§ **What you are asked to do**
Return the listing below exactly as it stands. Pictures stay out.

§ **Collected material**

/---

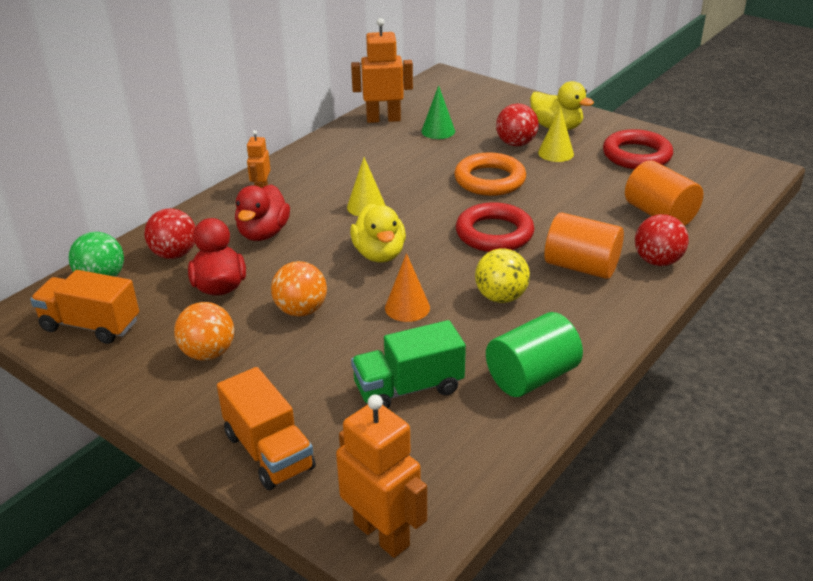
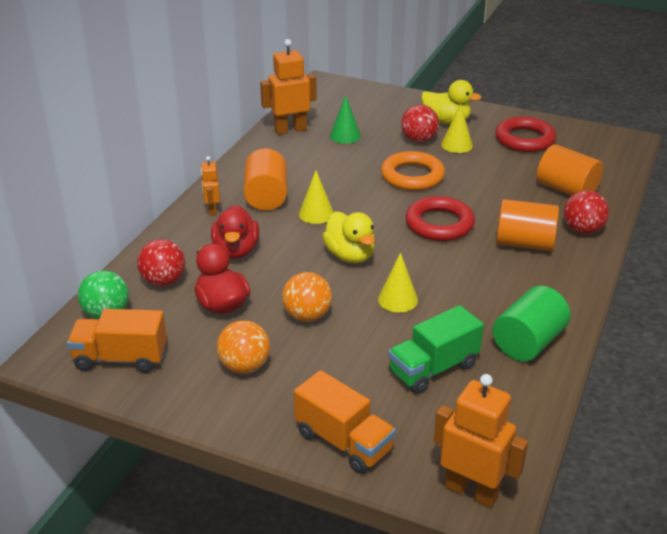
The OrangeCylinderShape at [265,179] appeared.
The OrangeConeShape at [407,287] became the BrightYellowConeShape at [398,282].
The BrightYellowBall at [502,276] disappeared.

\---

§ **Exercise output**
The OrangeCylinderShape at [265,179] appeared.
The OrangeConeShape at [407,287] became the BrightYellowConeShape at [398,282].
The BrightYellowBall at [502,276] disappeared.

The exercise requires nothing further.